Stepwise shape edit descriptions:
- - - - - - -
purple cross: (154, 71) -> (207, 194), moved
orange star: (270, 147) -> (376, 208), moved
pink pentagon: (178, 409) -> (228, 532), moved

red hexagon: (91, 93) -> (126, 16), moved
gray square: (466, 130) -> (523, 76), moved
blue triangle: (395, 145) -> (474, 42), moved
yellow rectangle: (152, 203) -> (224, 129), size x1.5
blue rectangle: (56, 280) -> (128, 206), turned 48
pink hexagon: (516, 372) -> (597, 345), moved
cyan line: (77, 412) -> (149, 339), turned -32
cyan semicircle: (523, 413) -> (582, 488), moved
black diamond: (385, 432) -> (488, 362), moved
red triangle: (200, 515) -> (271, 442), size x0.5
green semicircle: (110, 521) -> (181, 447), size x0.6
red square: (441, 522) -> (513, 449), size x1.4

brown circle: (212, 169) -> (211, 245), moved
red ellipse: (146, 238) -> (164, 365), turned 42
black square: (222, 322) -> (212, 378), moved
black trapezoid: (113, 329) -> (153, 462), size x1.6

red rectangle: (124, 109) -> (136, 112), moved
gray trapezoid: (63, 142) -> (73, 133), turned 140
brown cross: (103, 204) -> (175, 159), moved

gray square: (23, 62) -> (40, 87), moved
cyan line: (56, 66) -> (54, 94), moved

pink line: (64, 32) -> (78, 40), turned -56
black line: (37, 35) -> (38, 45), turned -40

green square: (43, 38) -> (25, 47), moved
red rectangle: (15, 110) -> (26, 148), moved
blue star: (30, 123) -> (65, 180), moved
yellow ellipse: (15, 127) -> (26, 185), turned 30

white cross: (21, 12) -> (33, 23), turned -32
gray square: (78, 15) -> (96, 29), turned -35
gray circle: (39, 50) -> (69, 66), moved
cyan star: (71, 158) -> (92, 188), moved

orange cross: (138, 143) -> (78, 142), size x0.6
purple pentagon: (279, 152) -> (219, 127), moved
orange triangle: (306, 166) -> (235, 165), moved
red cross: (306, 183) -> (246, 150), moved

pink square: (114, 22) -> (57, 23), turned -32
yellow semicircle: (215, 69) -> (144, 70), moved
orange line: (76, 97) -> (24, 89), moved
- - - - - - -
§ **Exercise**: Would you copy all lines in the records where the string "pink" appears?

§ **Task result**:
pink pentagon: (178, 409) -> (228, 532), moved
pink hexagon: (516, 372) -> (597, 345), moved
pink line: (64, 32) -> (78, 40), turned -56
pink square: (114, 22) -> (57, 23), turned -32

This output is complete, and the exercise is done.